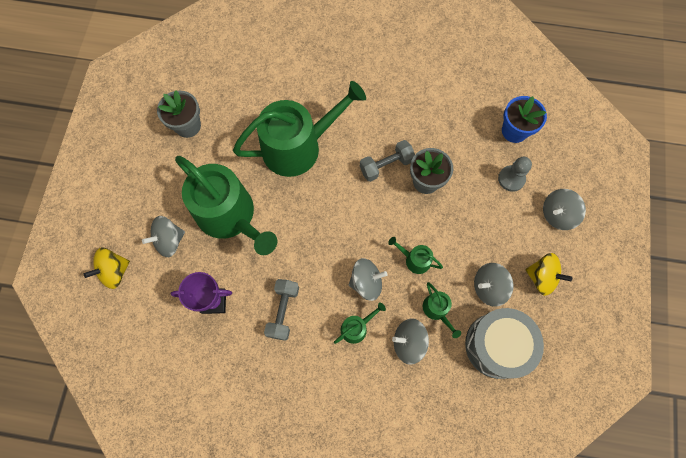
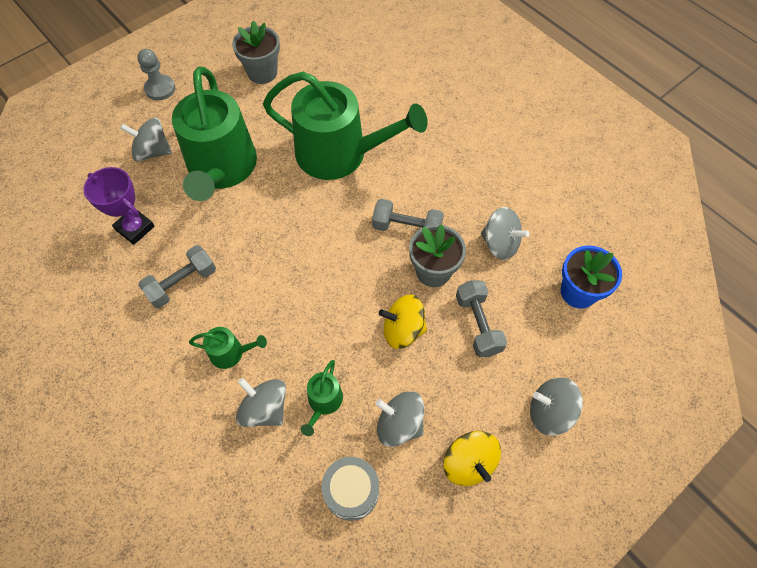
camera: 40 degrees right, 10 degrees down
yellow spinning top [84,248,130,289] -> yellow spinning top moved to [379,295,427,349]
grey spinning top [349,258,387,301] -> grey spinning top moved to [481,207,529,260]
green watering can [388,237,443,274] -> none
grey drum [465,308,544,379] -> grey drum [321,457,379,521], size x0.61
grey pawn [498,157,532,192] -> grey pawn moved to [137,49,175,100]
none -> grey dumbbell [456,280,507,357]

|---|

**Exercise:**
Lines holding the word "spinning" should be copied from the entries above.

**Result of the task:**
yellow spinning top [84,248,130,289] -> yellow spinning top moved to [379,295,427,349]
grey spinning top [349,258,387,301] -> grey spinning top moved to [481,207,529,260]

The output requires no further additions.